▸ Your goal: Locate and copy each line in the data that contains the word "down".

▸ Data in this exercise:

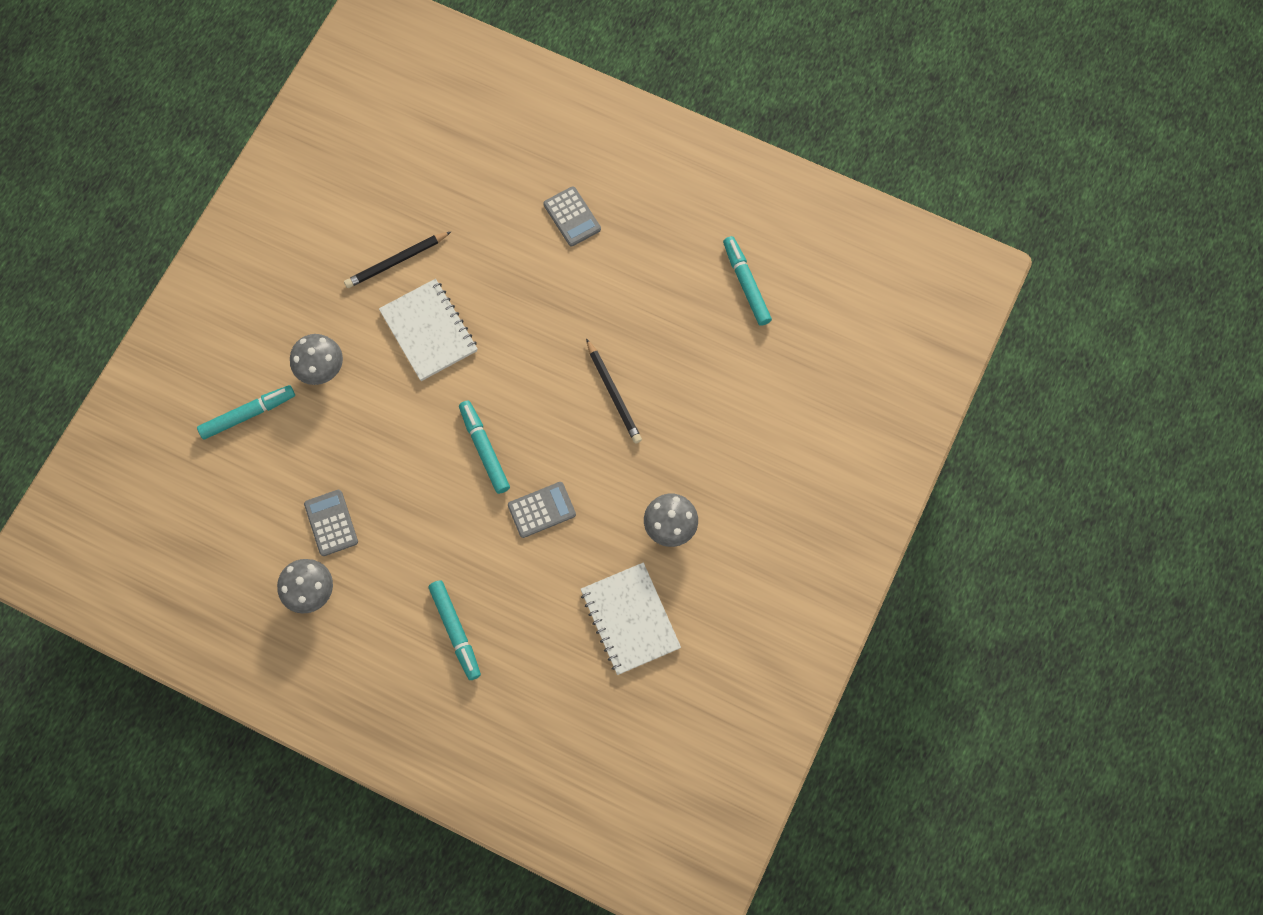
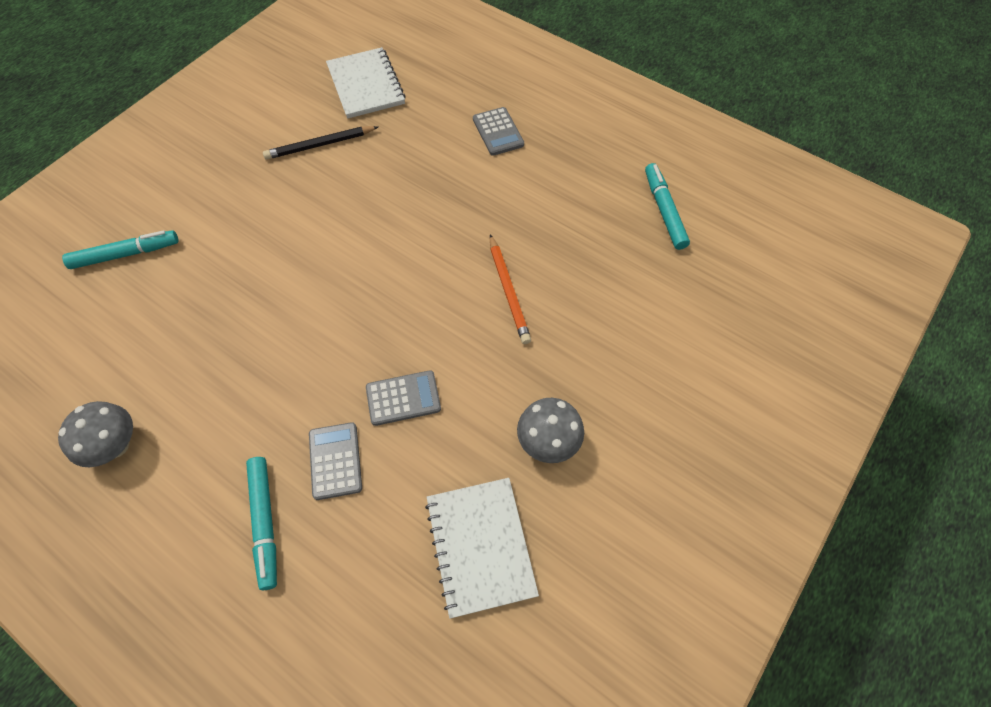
camera: 10 degrees right, 10 degrees down
(321, 369) = (214, 224): grey mushroom -> none
(331, 523) = (167, 374): grey calculator -> grey calculator (335, 461)
(429, 331) = (332, 207): white notebook -> white notebook (366, 85)
(484, 449) = (357, 324): turquoise marker -> none
(613, 393) = (508, 291): black pencil -> orange pencil

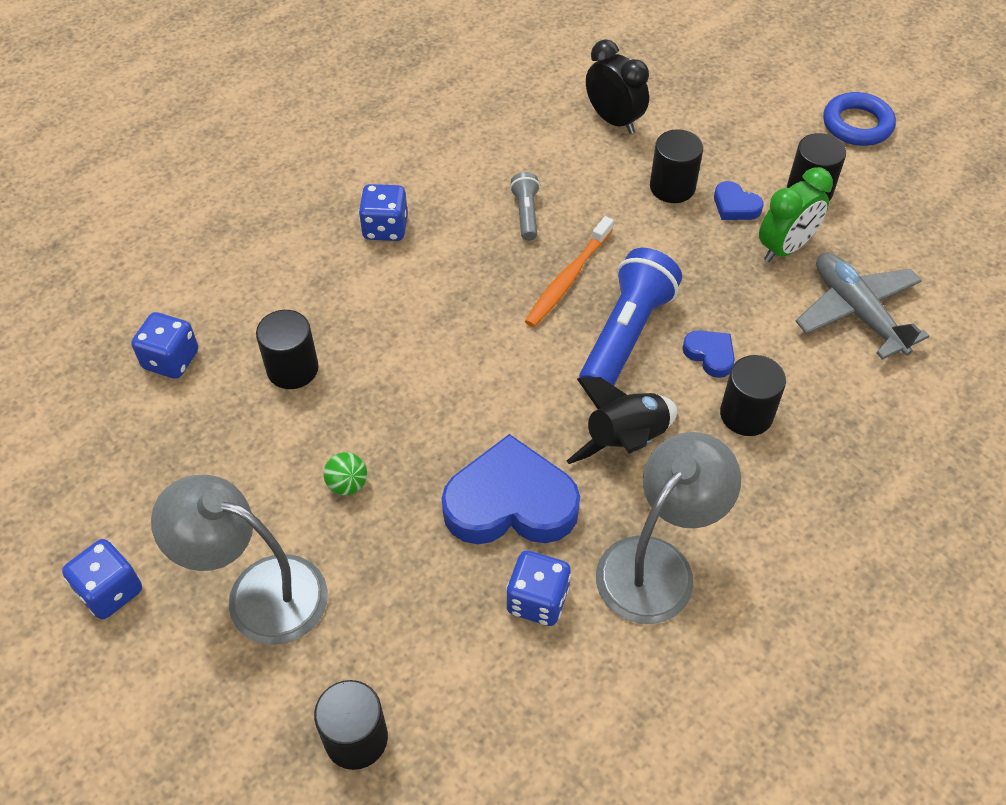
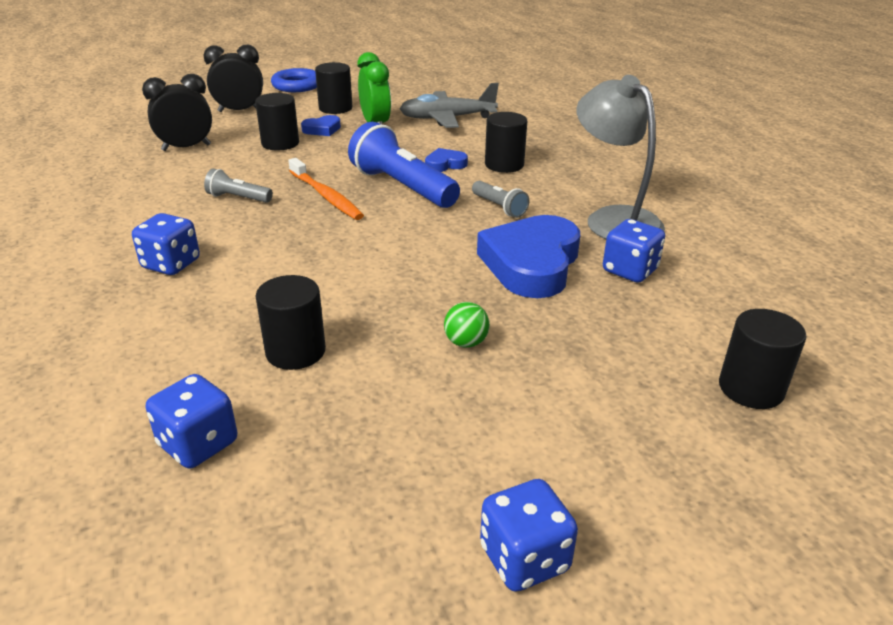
camera: 70 degrees left, 20 degrees down
(258, 592) = (570, 425): grey lamp -> none
(625, 440) = (499, 207): black rocket -> grey flashlight
(738, 113) = (239, 111): none -> black clock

▸ Answer space:
camera: 10 degrees right, 10 degrees down
camera: 70 degrees left, 20 degrees down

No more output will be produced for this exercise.